WORK TO COMPLETE ▸
Each entry that follows must be output without any deviation.

········

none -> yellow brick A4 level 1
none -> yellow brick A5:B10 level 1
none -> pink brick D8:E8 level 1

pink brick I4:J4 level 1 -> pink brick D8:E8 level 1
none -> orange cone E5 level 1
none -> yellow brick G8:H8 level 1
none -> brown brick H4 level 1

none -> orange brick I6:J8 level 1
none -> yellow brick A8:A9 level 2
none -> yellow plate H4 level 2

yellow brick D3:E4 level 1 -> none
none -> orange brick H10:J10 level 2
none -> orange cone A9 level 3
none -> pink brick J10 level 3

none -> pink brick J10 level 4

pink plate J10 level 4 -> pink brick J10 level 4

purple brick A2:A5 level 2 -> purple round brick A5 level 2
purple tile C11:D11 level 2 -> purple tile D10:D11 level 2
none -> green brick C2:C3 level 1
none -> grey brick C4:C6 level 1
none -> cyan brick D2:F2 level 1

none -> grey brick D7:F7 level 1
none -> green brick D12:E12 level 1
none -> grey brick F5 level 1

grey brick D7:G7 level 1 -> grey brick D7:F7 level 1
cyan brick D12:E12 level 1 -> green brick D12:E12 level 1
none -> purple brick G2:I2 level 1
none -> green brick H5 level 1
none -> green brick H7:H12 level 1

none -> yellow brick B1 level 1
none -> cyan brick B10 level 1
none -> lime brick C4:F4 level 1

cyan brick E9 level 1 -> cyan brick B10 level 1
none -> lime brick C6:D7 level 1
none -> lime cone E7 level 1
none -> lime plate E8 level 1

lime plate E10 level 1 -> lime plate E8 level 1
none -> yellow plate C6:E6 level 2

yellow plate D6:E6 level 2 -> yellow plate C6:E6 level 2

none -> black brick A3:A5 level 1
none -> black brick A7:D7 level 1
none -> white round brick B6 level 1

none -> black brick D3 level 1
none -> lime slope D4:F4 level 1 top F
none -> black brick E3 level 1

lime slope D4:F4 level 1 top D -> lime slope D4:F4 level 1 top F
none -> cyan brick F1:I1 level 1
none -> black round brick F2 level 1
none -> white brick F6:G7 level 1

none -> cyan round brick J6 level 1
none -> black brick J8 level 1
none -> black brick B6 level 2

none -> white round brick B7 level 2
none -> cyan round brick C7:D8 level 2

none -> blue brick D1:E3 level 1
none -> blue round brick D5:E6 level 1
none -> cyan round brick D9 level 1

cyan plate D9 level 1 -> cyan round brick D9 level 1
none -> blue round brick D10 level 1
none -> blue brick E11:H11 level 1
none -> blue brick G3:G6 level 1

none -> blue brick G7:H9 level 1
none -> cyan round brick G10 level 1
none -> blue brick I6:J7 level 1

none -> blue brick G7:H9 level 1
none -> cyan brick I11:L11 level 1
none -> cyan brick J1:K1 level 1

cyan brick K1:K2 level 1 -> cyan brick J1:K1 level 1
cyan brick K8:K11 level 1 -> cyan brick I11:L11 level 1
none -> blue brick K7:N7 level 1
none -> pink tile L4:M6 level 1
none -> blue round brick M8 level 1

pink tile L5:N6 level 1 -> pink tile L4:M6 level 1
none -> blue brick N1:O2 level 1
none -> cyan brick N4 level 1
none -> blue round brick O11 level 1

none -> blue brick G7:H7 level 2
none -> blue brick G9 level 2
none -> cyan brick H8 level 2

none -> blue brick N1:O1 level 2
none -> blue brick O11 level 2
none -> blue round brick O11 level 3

········

TASK RESULT ▸
none -> yellow brick A4 level 1
none -> yellow brick A5:B10 level 1
none -> pink brick D8:E8 level 1

pink brick I4:J4 level 1 -> pink brick D8:E8 level 1
none -> orange cone E5 level 1
none -> yellow brick G8:H8 level 1
none -> brown brick H4 level 1

none -> orange brick I6:J8 level 1
none -> yellow brick A8:A9 level 2
none -> yellow plate H4 level 2

yellow brick D3:E4 level 1 -> none
none -> orange brick H10:J10 level 2
none -> orange cone A9 level 3
none -> pink brick J10 level 3

none -> pink brick J10 level 4

pink plate J10 level 4 -> pink brick J10 level 4

purple brick A2:A5 level 2 -> purple round brick A5 level 2
purple tile C11:D11 level 2 -> purple tile D10:D11 level 2
none -> green brick C2:C3 level 1
none -> grey brick C4:C6 level 1
none -> cyan brick D2:F2 level 1

none -> grey brick D7:F7 level 1
none -> green brick D12:E12 level 1
none -> grey brick F5 level 1

grey brick D7:G7 level 1 -> grey brick D7:F7 level 1
cyan brick D12:E12 level 1 -> green brick D12:E12 level 1
none -> purple brick G2:I2 level 1
none -> green brick H5 level 1
none -> green brick H7:H12 level 1

none -> yellow brick B1 level 1
none -> cyan brick B10 level 1
none -> lime brick C4:F4 level 1

cyan brick E9 level 1 -> cyan brick B10 level 1
none -> lime brick C6:D7 level 1
none -> lime cone E7 level 1
none -> lime plate E8 level 1

lime plate E10 level 1 -> lime plate E8 level 1
none -> yellow plate C6:E6 level 2

yellow plate D6:E6 level 2 -> yellow plate C6:E6 level 2

none -> black brick A3:A5 level 1
none -> black brick A7:D7 level 1
none -> white round brick B6 level 1

none -> black brick D3 level 1
none -> lime slope D4:F4 level 1 top F
none -> black brick E3 level 1

lime slope D4:F4 level 1 top D -> lime slope D4:F4 level 1 top F
none -> cyan brick F1:I1 level 1
none -> black round brick F2 level 1
none -> white brick F6:G7 level 1

none -> cyan round brick J6 level 1
none -> black brick J8 level 1
none -> black brick B6 level 2

none -> white round brick B7 level 2
none -> cyan round brick C7:D8 level 2

none -> blue brick D1:E3 level 1
none -> blue round brick D5:E6 level 1
none -> cyan round brick D9 level 1

cyan plate D9 level 1 -> cyan round brick D9 level 1
none -> blue round brick D10 level 1
none -> blue brick E11:H11 level 1
none -> blue brick G3:G6 level 1

none -> blue brick G7:H9 level 1
none -> cyan round brick G10 level 1
none -> blue brick I6:J7 level 1

none -> blue brick G7:H9 level 1
none -> cyan brick I11:L11 level 1
none -> cyan brick J1:K1 level 1

cyan brick K1:K2 level 1 -> cyan brick J1:K1 level 1
cyan brick K8:K11 level 1 -> cyan brick I11:L11 level 1
none -> blue brick K7:N7 level 1
none -> pink tile L4:M6 level 1
none -> blue round brick M8 level 1

pink tile L5:N6 level 1 -> pink tile L4:M6 level 1
none -> blue brick N1:O2 level 1
none -> cyan brick N4 level 1
none -> blue round brick O11 level 1

none -> blue brick G7:H7 level 2
none -> blue brick G9 level 2
none -> cyan brick H8 level 2

none -> blue brick N1:O1 level 2
none -> blue brick O11 level 2
none -> blue round brick O11 level 3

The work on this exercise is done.